**Given instruction**
Extract every line of the material that holds the string "stroma".

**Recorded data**
## Begin
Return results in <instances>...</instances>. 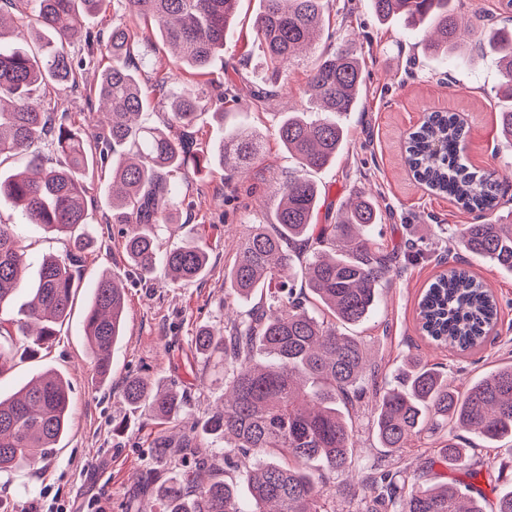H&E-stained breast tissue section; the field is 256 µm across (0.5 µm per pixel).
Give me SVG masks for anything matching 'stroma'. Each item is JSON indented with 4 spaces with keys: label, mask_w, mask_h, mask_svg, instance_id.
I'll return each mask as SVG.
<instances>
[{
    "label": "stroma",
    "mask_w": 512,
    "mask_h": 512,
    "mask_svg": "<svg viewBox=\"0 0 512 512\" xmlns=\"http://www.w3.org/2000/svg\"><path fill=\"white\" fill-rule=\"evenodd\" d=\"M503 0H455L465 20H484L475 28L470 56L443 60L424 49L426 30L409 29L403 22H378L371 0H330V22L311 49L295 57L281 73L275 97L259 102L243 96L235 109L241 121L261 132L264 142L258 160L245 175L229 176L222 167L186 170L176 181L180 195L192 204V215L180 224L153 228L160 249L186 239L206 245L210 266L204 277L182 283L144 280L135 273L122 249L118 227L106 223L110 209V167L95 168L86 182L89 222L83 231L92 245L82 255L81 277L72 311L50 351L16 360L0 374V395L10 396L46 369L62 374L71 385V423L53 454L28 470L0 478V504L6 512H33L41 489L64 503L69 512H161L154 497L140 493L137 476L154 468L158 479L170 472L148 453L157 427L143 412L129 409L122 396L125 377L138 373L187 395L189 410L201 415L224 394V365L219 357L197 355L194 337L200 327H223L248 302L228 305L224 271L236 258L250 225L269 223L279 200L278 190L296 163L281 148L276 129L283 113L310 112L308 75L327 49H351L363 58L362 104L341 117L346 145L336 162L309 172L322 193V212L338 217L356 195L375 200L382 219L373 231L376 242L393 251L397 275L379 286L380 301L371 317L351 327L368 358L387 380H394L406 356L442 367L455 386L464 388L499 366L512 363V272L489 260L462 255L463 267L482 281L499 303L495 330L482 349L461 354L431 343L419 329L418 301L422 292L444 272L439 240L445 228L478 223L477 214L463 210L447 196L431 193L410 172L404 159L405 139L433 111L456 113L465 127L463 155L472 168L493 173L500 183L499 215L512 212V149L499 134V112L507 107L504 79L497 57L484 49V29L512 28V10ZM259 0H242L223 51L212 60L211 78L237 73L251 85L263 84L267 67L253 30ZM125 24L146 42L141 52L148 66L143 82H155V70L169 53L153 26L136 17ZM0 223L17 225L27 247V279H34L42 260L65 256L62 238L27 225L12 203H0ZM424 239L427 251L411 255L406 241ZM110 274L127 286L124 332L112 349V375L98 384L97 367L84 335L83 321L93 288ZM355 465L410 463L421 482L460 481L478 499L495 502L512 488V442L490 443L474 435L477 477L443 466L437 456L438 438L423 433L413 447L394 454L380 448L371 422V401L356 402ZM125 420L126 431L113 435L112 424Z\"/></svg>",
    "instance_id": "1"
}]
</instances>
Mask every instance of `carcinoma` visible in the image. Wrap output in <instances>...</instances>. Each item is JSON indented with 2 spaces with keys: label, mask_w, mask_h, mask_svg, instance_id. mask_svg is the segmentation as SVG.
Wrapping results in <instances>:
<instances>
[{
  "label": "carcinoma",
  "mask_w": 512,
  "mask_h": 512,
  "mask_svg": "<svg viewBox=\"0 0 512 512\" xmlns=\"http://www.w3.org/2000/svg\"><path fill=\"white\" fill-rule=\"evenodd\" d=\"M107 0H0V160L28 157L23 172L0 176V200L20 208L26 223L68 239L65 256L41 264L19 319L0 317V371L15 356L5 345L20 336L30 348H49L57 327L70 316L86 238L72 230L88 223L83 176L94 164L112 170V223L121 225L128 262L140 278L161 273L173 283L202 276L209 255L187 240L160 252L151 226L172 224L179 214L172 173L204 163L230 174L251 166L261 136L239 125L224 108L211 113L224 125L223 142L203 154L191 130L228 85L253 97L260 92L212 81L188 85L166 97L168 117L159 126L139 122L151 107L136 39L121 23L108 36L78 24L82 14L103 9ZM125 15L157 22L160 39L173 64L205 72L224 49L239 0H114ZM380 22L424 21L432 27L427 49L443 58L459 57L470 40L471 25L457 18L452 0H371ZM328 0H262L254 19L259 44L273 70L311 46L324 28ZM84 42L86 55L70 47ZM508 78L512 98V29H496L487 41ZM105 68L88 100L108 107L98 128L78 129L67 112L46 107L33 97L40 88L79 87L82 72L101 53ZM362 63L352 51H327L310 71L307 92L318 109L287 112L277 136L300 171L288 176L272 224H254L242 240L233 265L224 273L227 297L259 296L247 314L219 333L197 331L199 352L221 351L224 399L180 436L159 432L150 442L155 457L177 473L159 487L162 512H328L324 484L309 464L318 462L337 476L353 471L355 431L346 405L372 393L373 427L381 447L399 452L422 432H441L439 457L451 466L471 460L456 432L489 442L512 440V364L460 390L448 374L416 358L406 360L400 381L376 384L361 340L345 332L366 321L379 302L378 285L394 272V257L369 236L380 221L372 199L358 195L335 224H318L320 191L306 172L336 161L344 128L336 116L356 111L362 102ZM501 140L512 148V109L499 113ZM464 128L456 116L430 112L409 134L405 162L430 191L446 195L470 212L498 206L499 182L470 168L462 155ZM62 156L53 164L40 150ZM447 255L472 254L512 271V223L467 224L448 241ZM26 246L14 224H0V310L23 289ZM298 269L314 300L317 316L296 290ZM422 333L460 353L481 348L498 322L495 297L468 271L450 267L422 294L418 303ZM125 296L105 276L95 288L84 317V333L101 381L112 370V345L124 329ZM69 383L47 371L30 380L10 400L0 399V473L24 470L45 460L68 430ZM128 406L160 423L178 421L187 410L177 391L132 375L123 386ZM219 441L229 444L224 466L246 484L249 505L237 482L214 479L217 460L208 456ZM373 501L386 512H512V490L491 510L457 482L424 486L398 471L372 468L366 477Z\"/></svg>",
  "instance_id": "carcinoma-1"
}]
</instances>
## End
**Exercise result**
Give me SVG masks for anything matching 'stroma'. Each item is JSON indented with 4 spaces with keys: label, mask_w, mask_h, mask_svg, instance_id.
    "label": "stroma",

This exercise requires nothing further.